**Work required:** Print the whole listing exactly as it appears, but skip the pictures.

**Data shown:**
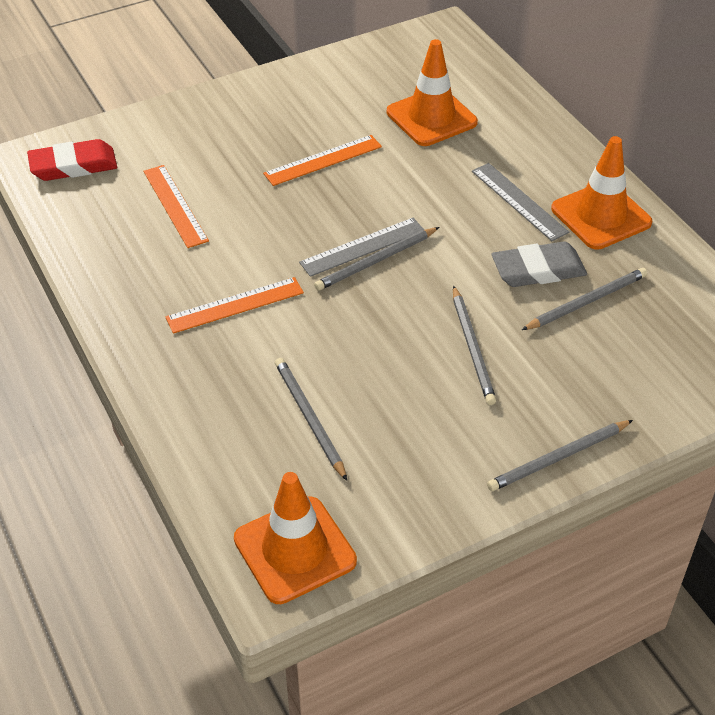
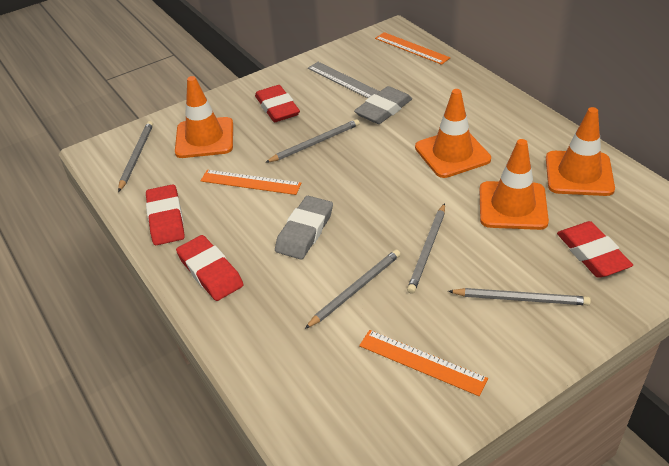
grey eraser: 1 -> 2
grey ruler: 2 -> 1
orange traffic cone: 3 -> 4
red eraser: 1 -> 4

**Solution below:**
grey eraser: 1 -> 2
grey ruler: 2 -> 1
orange traffic cone: 3 -> 4
red eraser: 1 -> 4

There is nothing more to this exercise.